Copy the material below verbatim from the line with "The drzewko/różowy (no." to the line with "The wiadro/żółty (no.", both lines included, omitting pictures and every line outside that range.

- - - -

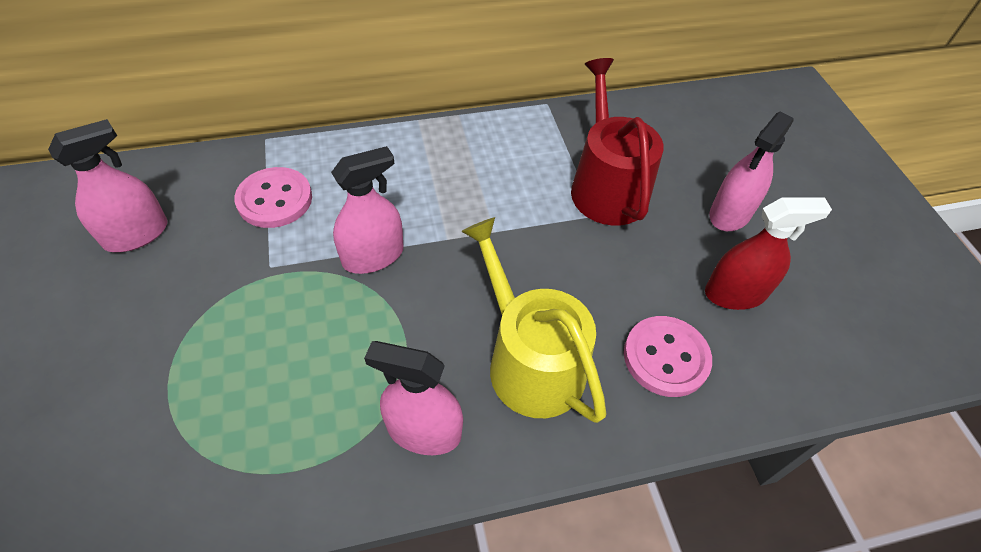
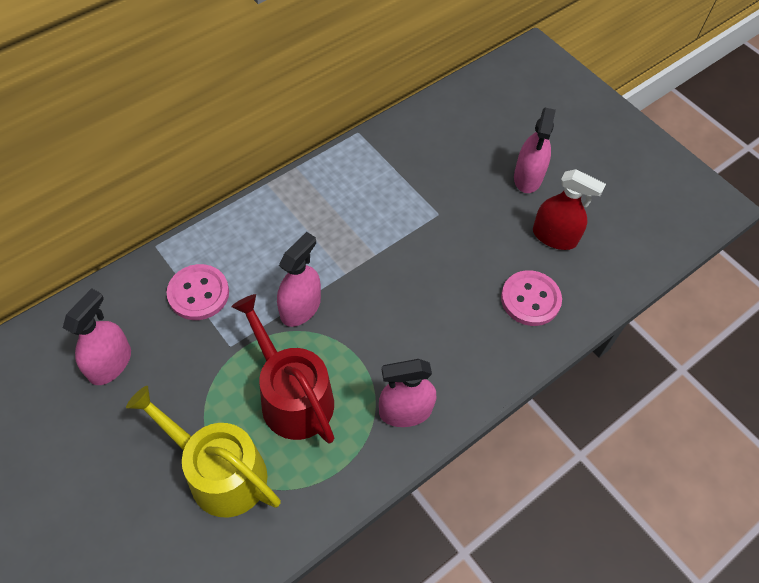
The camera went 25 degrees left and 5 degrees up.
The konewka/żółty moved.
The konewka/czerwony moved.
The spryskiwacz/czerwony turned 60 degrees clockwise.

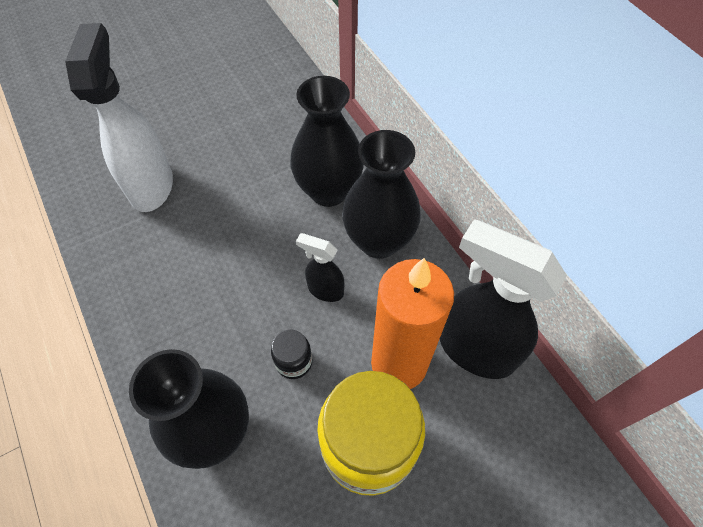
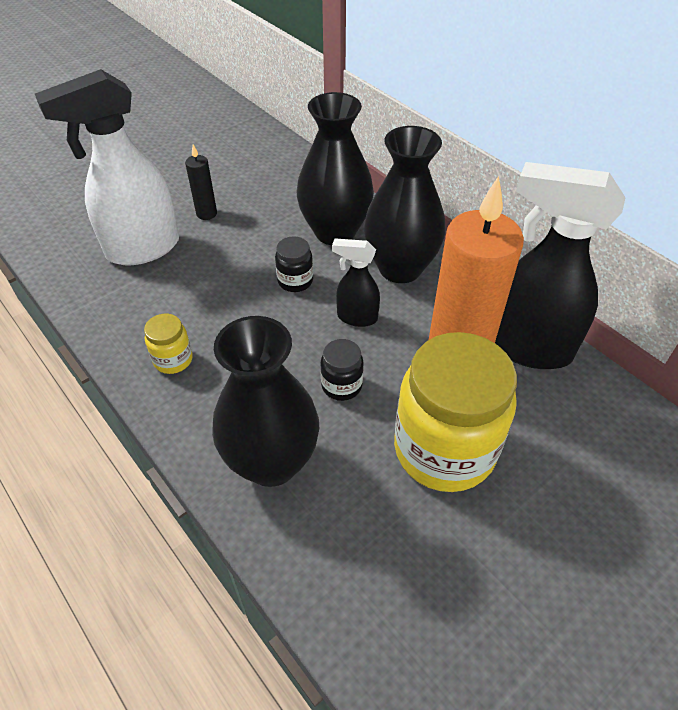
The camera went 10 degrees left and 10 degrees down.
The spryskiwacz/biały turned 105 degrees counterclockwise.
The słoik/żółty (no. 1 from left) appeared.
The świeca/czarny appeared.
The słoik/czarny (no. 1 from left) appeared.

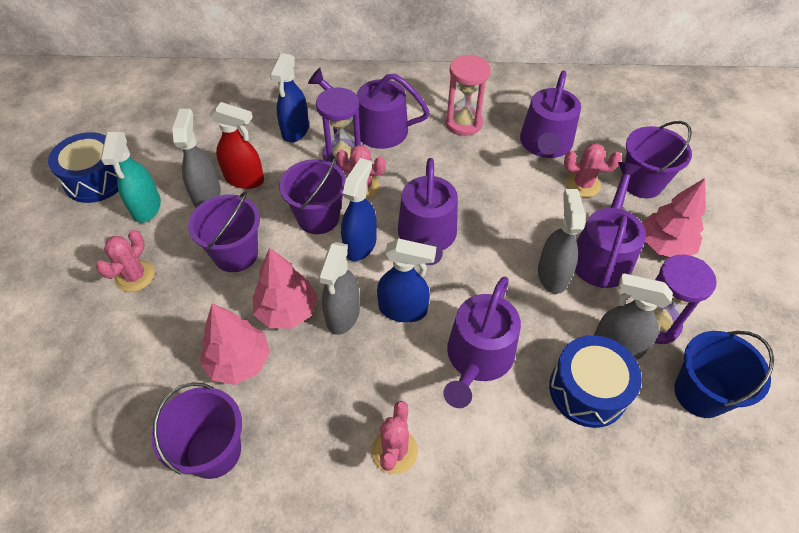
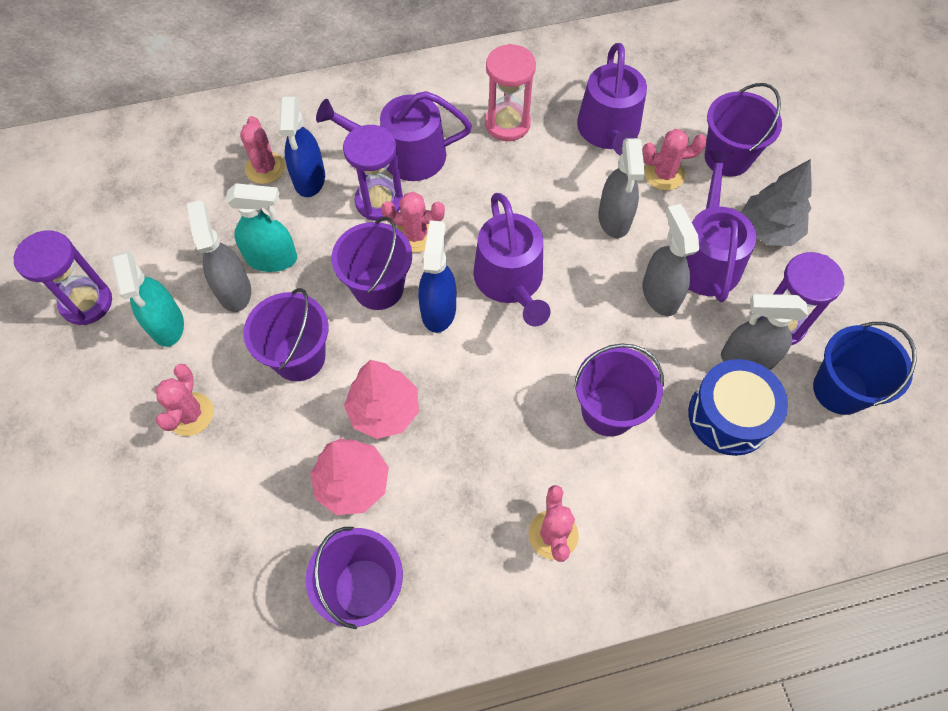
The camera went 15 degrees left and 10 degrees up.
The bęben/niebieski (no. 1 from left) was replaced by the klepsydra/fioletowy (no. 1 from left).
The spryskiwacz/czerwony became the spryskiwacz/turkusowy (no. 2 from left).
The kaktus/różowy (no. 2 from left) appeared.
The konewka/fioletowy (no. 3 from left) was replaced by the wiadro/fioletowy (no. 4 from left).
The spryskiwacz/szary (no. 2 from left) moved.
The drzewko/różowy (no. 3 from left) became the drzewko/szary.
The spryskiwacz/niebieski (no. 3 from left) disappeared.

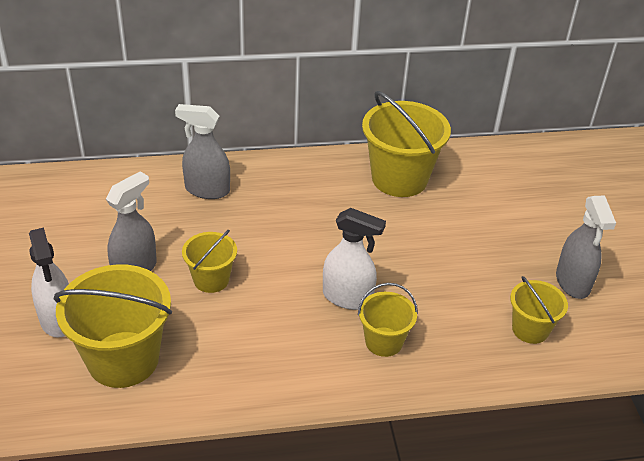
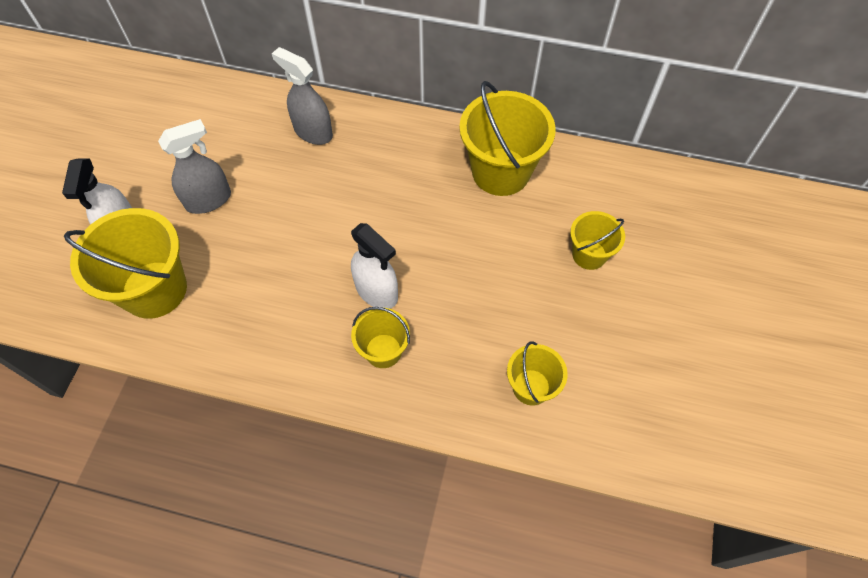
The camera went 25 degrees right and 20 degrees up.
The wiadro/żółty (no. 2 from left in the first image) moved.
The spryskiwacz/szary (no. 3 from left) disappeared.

- - - -

» Task solution
The drzewko/różowy (no. 3 from left) became the drzewko/szary.
The spryskiwacz/niebieski (no. 3 from left) disappeared.

The camera went 25 degrees right and 20 degrees up.
The wiadro/żółty (no. 2 from left in the first image) moved.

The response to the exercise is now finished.